======== Recorded data ========

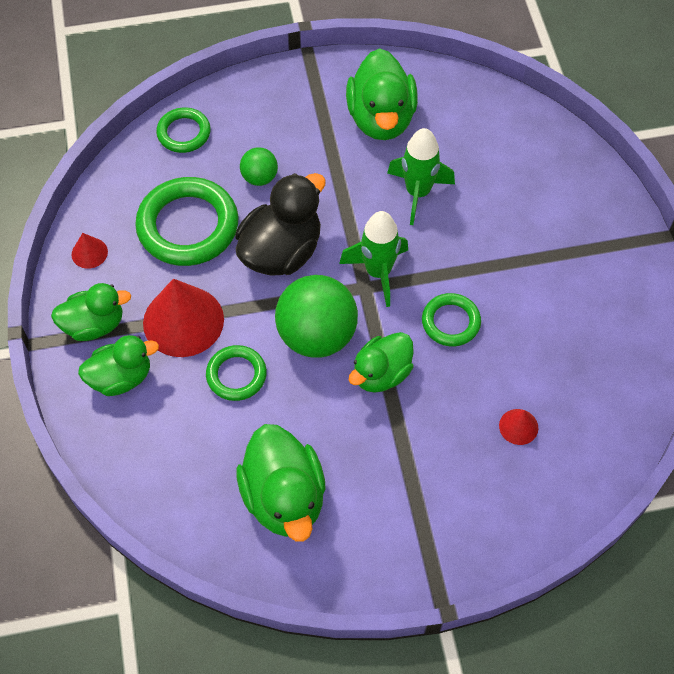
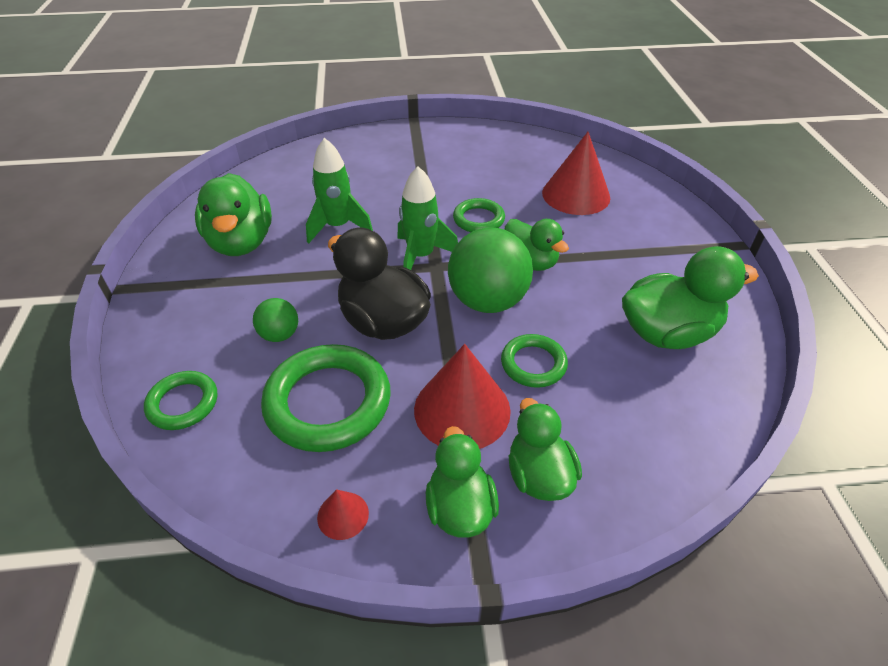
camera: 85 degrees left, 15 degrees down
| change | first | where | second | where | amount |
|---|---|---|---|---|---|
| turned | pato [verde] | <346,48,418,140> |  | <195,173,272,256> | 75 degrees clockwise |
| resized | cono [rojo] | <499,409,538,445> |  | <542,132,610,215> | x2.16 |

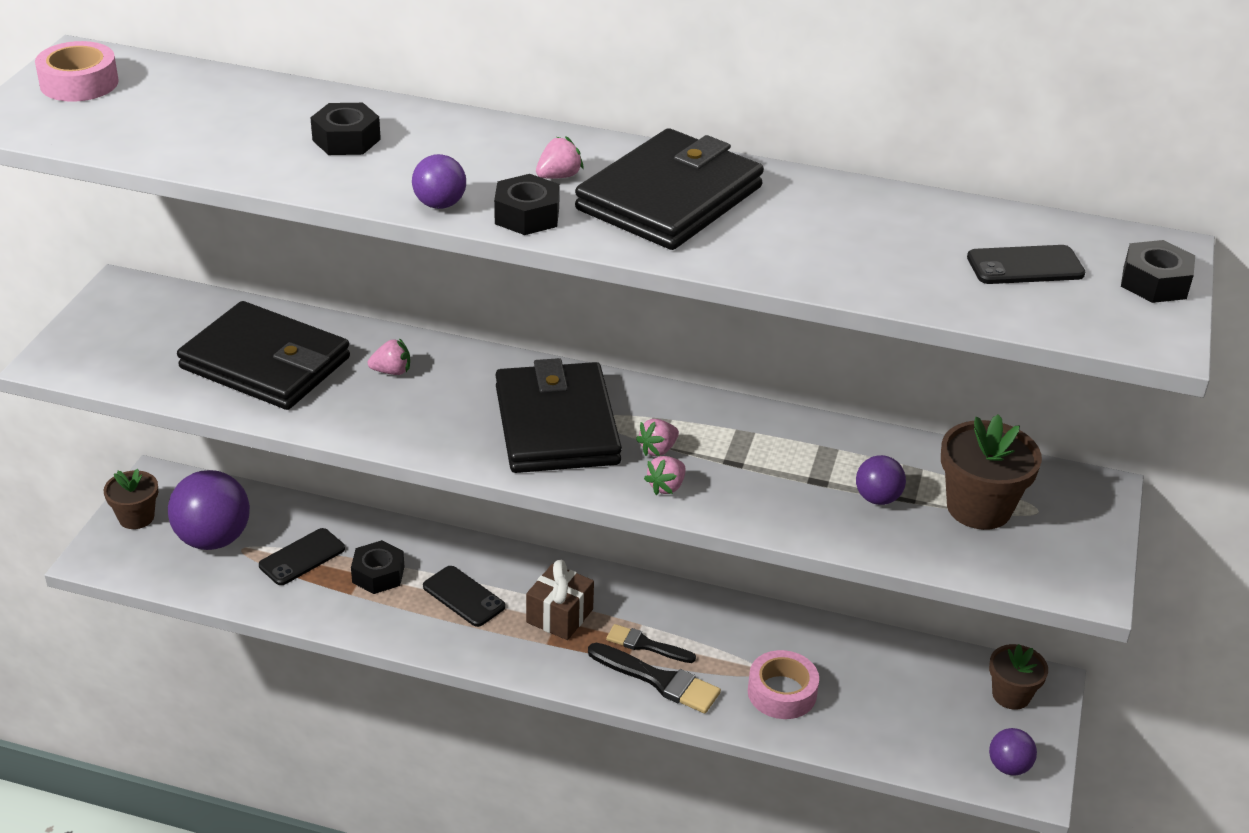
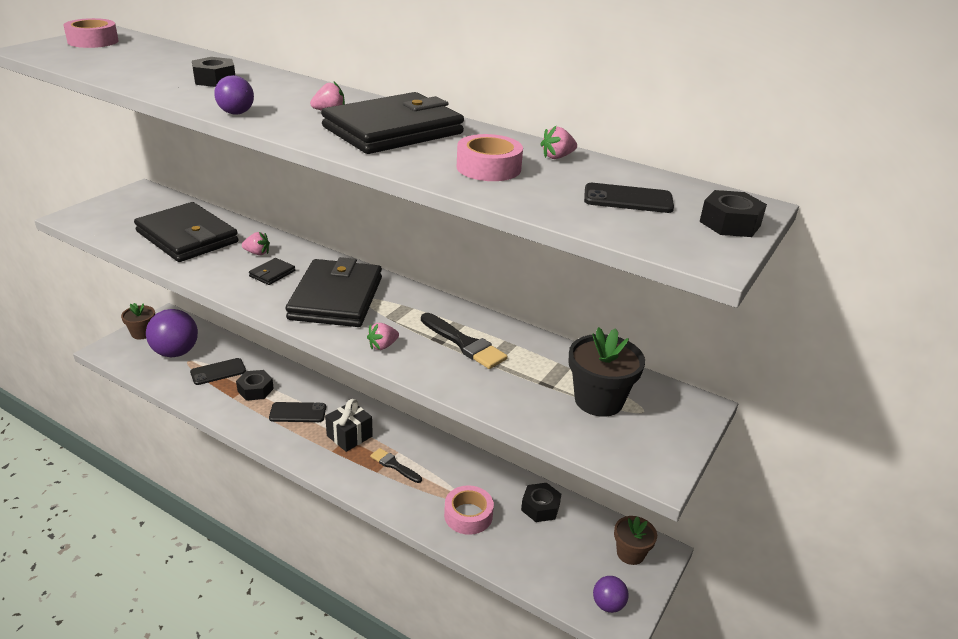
camera: 15 degrees right, 5 degrees down
| change | first | where | second | where | amount |
|---|---|---|---|---|---|
| added |  |  | cartera [negro] | <249,258,295,285> |  |
| turned | móvil [negro] | <423,566,505,627> |  | <269,402,326,422> | 60 degrees counterclockwise |
| recoloured | regalo [marrón] | <526,560,594,640> | regalo [negro] | <325,399,373,452> |  |
| moved | pincel [negro] | <588,643,721,713> |  | <421,313,508,369> |  |
| added |  |  | cinta adhesiva [rosa] | <457,134,523,181> |  |
| moved | tuerca [negro] | <494,174,560,235> |  | <521,483,561,522> |  |
| moved | fresa [rosa] | <636,419,679,456> |  | <540,126,577,159> |  |
| recoloured | maceta [marrón] | <941,414,1042,530> | maceta [negro] | <568,327,645,417> |  |
| removed | pelota [morado] | <856,455,906,505> |  |  |  |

========

Set down every entry above exactly as written, but skip the pictures.

camera: 85 degrees left, 15 degrees down
| change | first | where | second | where | amount |
|---|---|---|---|---|---|
| turned | pato [verde] | <346,48,418,140> |  | <195,173,272,256> | 75 degrees clockwise |
| resized | cono [rojo] | <499,409,538,445> |  | <542,132,610,215> | x2.16 |

camera: 15 degrees right, 5 degrees down
| change | first | where | second | where | amount |
|---|---|---|---|---|---|
| added |  |  | cartera [negro] | <249,258,295,285> |  |
| turned | móvil [negro] | <423,566,505,627> |  | <269,402,326,422> | 60 degrees counterclockwise |
| recoloured | regalo [marrón] | <526,560,594,640> | regalo [negro] | <325,399,373,452> |  |
| moved | pincel [negro] | <588,643,721,713> |  | <421,313,508,369> |  |
| added |  |  | cinta adhesiva [rosa] | <457,134,523,181> |  |
| moved | tuerca [negro] | <494,174,560,235> |  | <521,483,561,522> |  |
| moved | fresa [rosa] | <636,419,679,456> |  | <540,126,577,159> |  |
| recoloured | maceta [marrón] | <941,414,1042,530> | maceta [negro] | <568,327,645,417> |  |
| removed | pelota [morado] | <856,455,906,505> |  |  |  |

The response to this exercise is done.